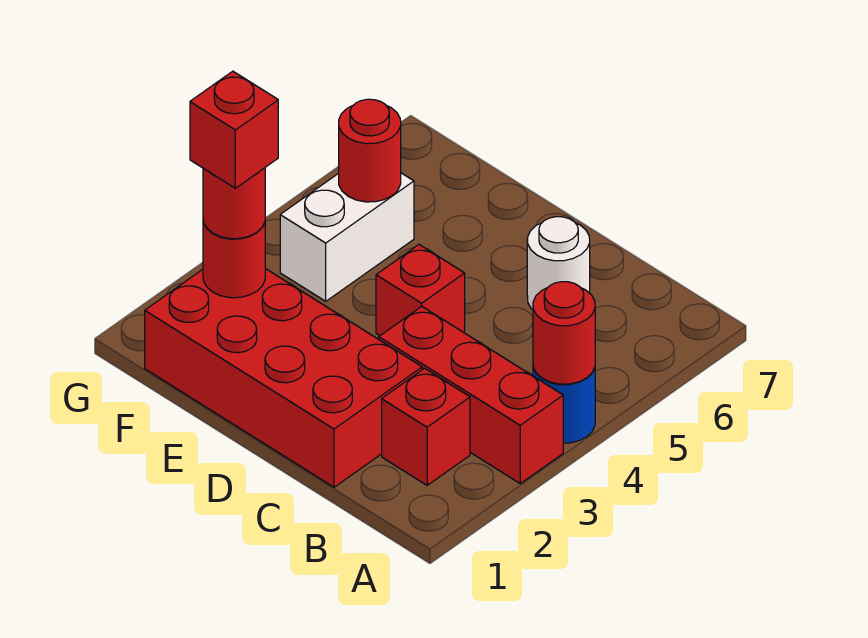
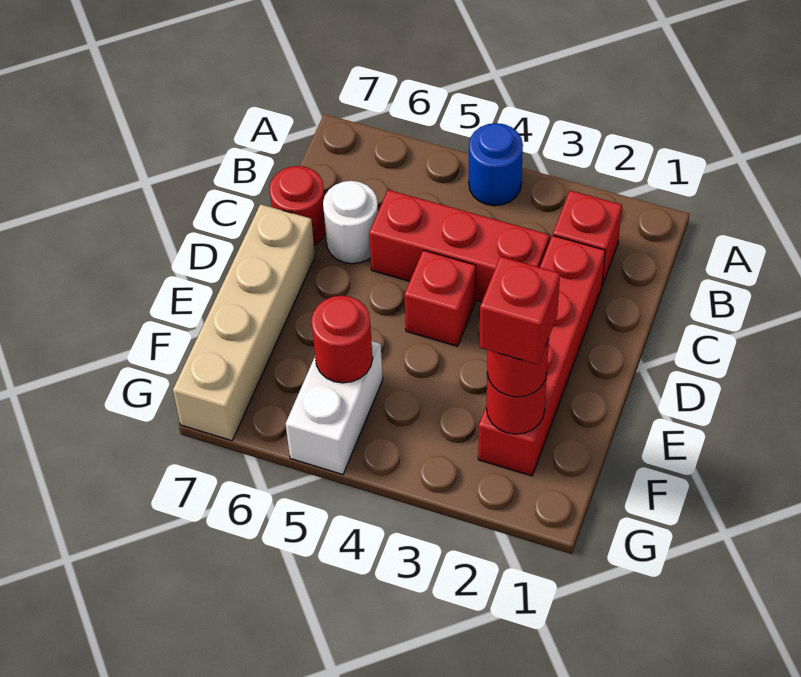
red brick A3:C3 level 1 -> red brick C3:C5 level 1
red round brick A4 level 2 -> red round brick C7 level 1
red brick C1:F2 level 1 -> red brick C2:F2 level 1
none -> tan brick D7:G7 level 1
white brick F4:F5 level 1 -> white brick F5:G5 level 1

☆ ☆ ☆ ☆

## REQUIRED WORK
Write out again, exactly as they appear above, the lines from the one containing "none -> tan brick D7:G7 level 1" to the final line, and only those.

## RESULT BELOW
none -> tan brick D7:G7 level 1
white brick F4:F5 level 1 -> white brick F5:G5 level 1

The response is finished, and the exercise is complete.